__The task__: Write out every entry in full. Leave nothing out.

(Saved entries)
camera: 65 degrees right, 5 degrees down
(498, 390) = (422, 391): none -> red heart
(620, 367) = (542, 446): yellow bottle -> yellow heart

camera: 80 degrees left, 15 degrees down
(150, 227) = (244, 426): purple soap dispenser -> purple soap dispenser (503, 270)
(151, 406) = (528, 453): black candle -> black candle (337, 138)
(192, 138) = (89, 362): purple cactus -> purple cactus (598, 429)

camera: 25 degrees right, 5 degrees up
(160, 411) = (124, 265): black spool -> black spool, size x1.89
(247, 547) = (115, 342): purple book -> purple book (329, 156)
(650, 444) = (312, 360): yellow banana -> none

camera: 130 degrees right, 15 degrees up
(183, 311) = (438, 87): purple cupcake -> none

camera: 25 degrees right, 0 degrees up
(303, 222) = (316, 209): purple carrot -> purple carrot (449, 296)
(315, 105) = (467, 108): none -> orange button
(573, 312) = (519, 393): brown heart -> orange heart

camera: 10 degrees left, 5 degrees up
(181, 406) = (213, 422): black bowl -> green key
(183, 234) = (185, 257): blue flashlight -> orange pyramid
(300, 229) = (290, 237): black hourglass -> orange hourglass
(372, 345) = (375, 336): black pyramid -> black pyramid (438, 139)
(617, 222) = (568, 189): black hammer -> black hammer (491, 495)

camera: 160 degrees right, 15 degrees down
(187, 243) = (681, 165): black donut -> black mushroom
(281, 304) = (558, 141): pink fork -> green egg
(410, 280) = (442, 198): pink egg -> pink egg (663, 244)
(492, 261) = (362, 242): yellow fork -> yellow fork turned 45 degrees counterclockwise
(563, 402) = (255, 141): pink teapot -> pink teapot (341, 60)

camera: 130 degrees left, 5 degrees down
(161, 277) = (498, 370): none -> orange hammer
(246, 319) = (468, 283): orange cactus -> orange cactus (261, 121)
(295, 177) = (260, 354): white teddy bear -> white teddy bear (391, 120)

__Expected answer__:
camera: 65 degrees right, 5 degrees down
(498, 390) = (422, 391): none -> red heart
(620, 367) = (542, 446): yellow bottle -> yellow heart

camera: 80 degrees left, 15 degrees down
(150, 227) = (244, 426): purple soap dispenser -> purple soap dispenser (503, 270)
(151, 406) = (528, 453): black candle -> black candle (337, 138)
(192, 138) = (89, 362): purple cactus -> purple cactus (598, 429)

camera: 25 degrees right, 5 degrees up
(160, 411) = (124, 265): black spool -> black spool, size x1.89
(247, 547) = (115, 342): purple book -> purple book (329, 156)
(650, 444) = (312, 360): yellow banana -> none

camera: 130 degrees right, 15 degrees up
(183, 311) = (438, 87): purple cupcake -> none

camera: 25 degrees right, 0 degrees up
(303, 222) = (316, 209): purple carrot -> purple carrot (449, 296)
(315, 105) = (467, 108): none -> orange button
(573, 312) = (519, 393): brown heart -> orange heart

camera: 10 degrees left, 5 degrees up
(181, 406) = (213, 422): black bowl -> green key
(183, 234) = (185, 257): blue flashlight -> orange pyramid
(300, 229) = (290, 237): black hourglass -> orange hourglass
(372, 345) = (375, 336): black pyramid -> black pyramid (438, 139)
(617, 222) = (568, 189): black hammer -> black hammer (491, 495)

camera: 160 degrees right, 15 degrees down
(187, 243) = (681, 165): black donut -> black mushroom
(281, 304) = (558, 141): pink fork -> green egg
(410, 280) = (442, 198): pink egg -> pink egg (663, 244)
(492, 261) = (362, 242): yellow fork -> yellow fork turned 45 degrees counterclockwise
(563, 402) = (255, 141): pink teapot -> pink teapot (341, 60)

camera: 130 degrees left, 5 degrees down
(161, 277) = (498, 370): none -> orange hammer
(246, 319) = (468, 283): orange cactus -> orange cactus (261, 121)
(295, 177) = (260, 354): white teddy bear -> white teddy bear (391, 120)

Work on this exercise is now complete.